Word for word, repeat the entries, minus the pictures.

(Collection entries)
▼

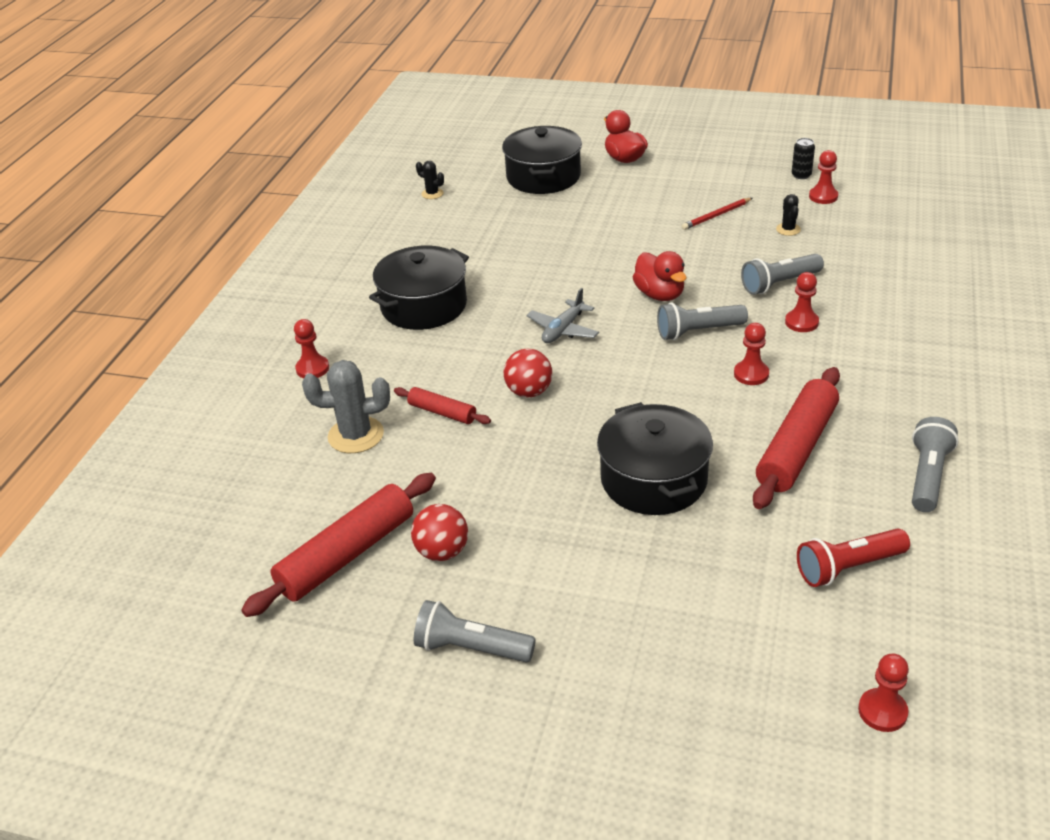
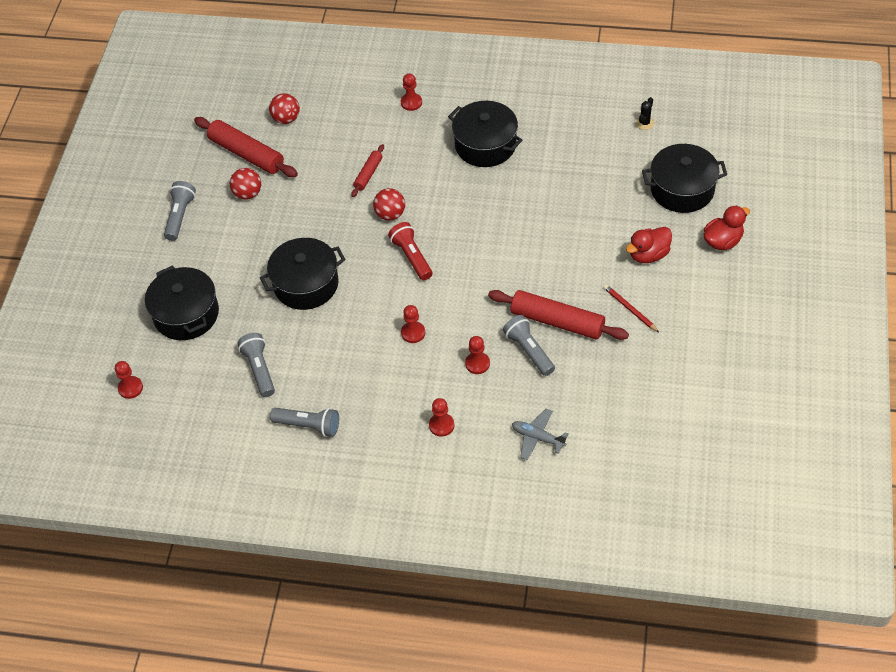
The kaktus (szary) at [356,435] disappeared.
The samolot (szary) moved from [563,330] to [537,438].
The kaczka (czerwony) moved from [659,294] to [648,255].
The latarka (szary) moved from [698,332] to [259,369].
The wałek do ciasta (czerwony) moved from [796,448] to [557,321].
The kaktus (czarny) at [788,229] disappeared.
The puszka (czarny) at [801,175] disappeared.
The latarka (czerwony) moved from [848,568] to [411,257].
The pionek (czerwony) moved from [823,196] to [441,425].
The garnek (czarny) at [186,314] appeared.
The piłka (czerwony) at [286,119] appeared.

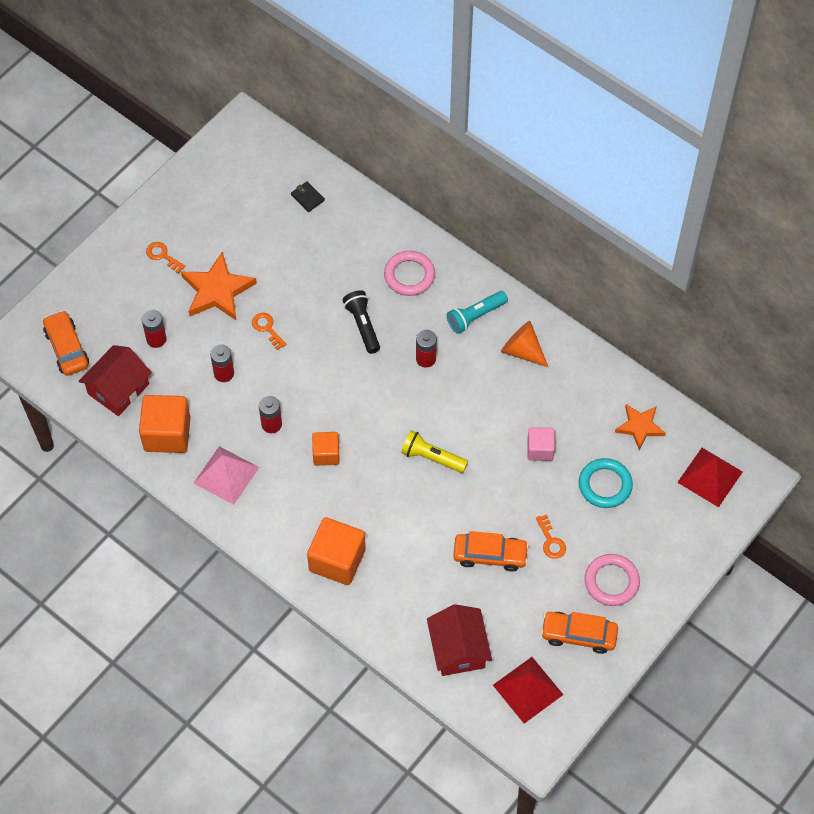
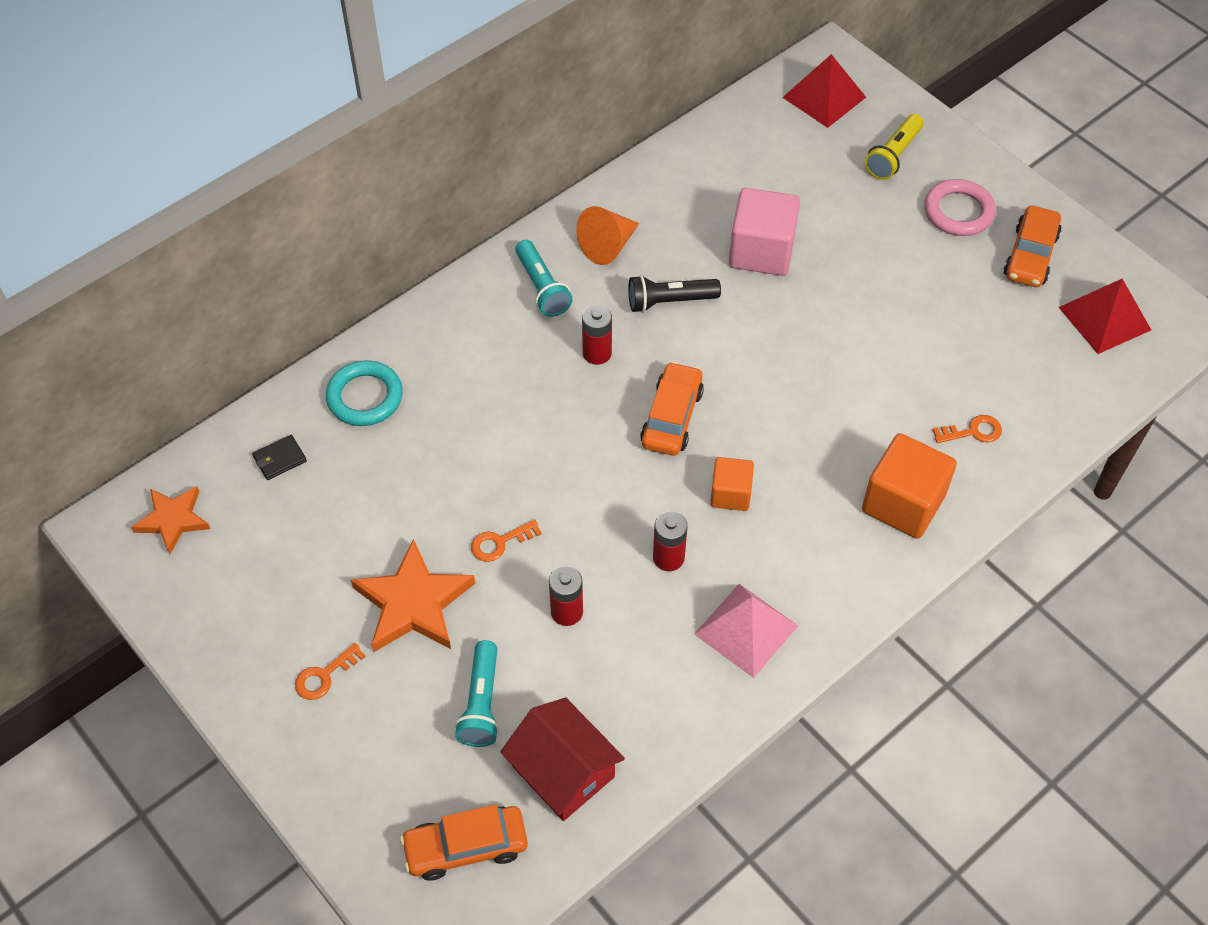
The sześcian (pomarańczowy) at [167,434] disappeared.
The bateria (czerwony) at [156,339] was replaced by the latarka (turkusowy) at [481,703].
The latarka (czarny) moved from [363,325] to [670,301].
The pierścień (różowy) at [409,275] disappeared.
The latarka (żółty) moved from [432,457] to [893,156].
The domek (czerwony) at [458,649] disappeared.
The samochód (pomarańczowy) moved from [490,555] to [672,417].
The sześcian (różowy) at [540,449] changed to 1.71 times the size.
The klucz (pomarańczowy) moved from [551,541] to [973,432].
The pierścień (turkusowy) moved from [605,485] to [365,397].
The gwiazda (pomarańczowy) moved from [639,427] to [173,520].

▲

Output for this exercise
The kaktus (szary) at [356,435] disappeared.
The samolot (szary) moved from [563,330] to [537,438].
The kaczka (czerwony) moved from [659,294] to [648,255].
The latarka (szary) moved from [698,332] to [259,369].
The wałek do ciasta (czerwony) moved from [796,448] to [557,321].
The kaktus (czarny) at [788,229] disappeared.
The puszka (czarny) at [801,175] disappeared.
The latarka (czerwony) moved from [848,568] to [411,257].
The pionek (czerwony) moved from [823,196] to [441,425].
The garnek (czarny) at [186,314] appeared.
The piłka (czerwony) at [286,119] appeared.

The sześcian (pomarańczowy) at [167,434] disappeared.
The bateria (czerwony) at [156,339] was replaced by the latarka (turkusowy) at [481,703].
The latarka (czarny) moved from [363,325] to [670,301].
The pierścień (różowy) at [409,275] disappeared.
The latarka (żółty) moved from [432,457] to [893,156].
The domek (czerwony) at [458,649] disappeared.
The samochód (pomarańczowy) moved from [490,555] to [672,417].
The sześcian (różowy) at [540,449] changed to 1.71 times the size.
The klucz (pomarańczowy) moved from [551,541] to [973,432].
The pierścień (turkusowy) moved from [605,485] to [365,397].
The gwiazda (pomarańczowy) moved from [639,427] to [173,520].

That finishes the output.